[[ Entries supplied, beginning ]]
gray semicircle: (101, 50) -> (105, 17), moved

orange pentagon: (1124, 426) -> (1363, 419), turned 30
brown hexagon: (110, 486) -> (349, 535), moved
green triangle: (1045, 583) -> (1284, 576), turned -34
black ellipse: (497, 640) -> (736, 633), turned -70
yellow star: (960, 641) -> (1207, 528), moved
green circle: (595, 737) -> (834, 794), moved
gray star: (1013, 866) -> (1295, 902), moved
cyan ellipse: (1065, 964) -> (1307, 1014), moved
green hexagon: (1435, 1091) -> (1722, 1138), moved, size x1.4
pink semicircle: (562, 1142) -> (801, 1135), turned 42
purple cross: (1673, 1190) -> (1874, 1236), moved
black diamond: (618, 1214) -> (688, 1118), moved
[[ Entries supplied, end ]]
■ **Your goal**
Extract every entry above as it appears.

■ **Task result**
gray semicircle: (101, 50) -> (105, 17), moved

orange pentagon: (1124, 426) -> (1363, 419), turned 30
brown hexagon: (110, 486) -> (349, 535), moved
green triangle: (1045, 583) -> (1284, 576), turned -34
black ellipse: (497, 640) -> (736, 633), turned -70
yellow star: (960, 641) -> (1207, 528), moved
green circle: (595, 737) -> (834, 794), moved
gray star: (1013, 866) -> (1295, 902), moved
cyan ellipse: (1065, 964) -> (1307, 1014), moved
green hexagon: (1435, 1091) -> (1722, 1138), moved, size x1.4
pink semicircle: (562, 1142) -> (801, 1135), turned 42
purple cross: (1673, 1190) -> (1874, 1236), moved
black diamond: (618, 1214) -> (688, 1118), moved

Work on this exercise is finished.